— REQUIREMENT —
Reproduce every record exactly as it appears, but not the pictures.

----

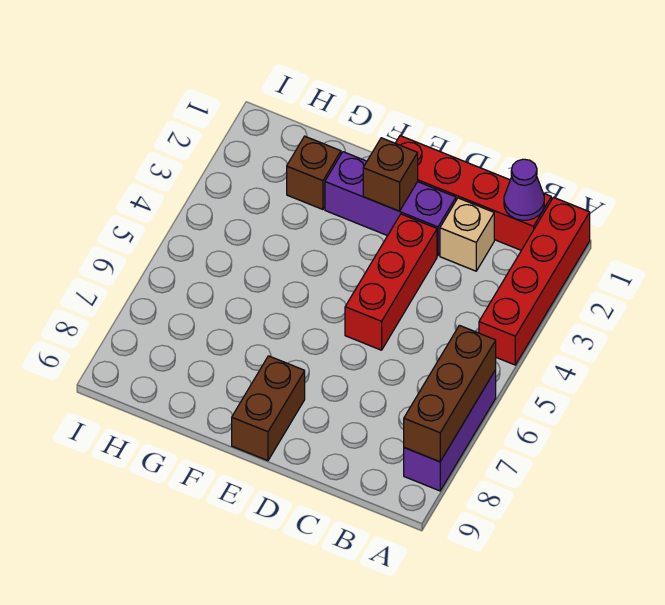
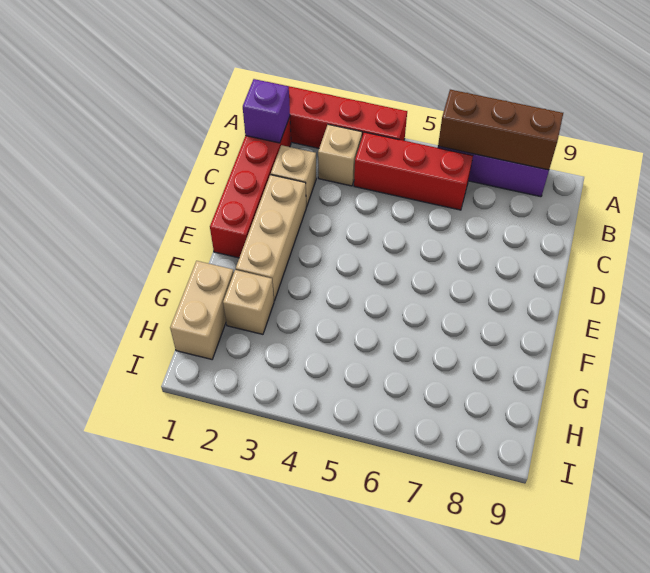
purple cone B1 level 2 -> purple brick B1 level 2
none -> tan brick B3 level 1
purple brick D2:F2 level 1 -> tan brick D2:F2 level 1
red brick D3:D5 level 1 -> red brick B4:B6 level 1
brown brick E2 level 2 -> none
brown brick E8:E9 level 1 -> none
none -> tan brick G1:H1 level 1
brown brick G2 level 1 -> tan brick G2 level 1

----

— EXPECTED ANSWER —
purple cone B1 level 2 -> purple brick B1 level 2
none -> tan brick B3 level 1
purple brick D2:F2 level 1 -> tan brick D2:F2 level 1
red brick D3:D5 level 1 -> red brick B4:B6 level 1
brown brick E2 level 2 -> none
brown brick E8:E9 level 1 -> none
none -> tan brick G1:H1 level 1
brown brick G2 level 1 -> tan brick G2 level 1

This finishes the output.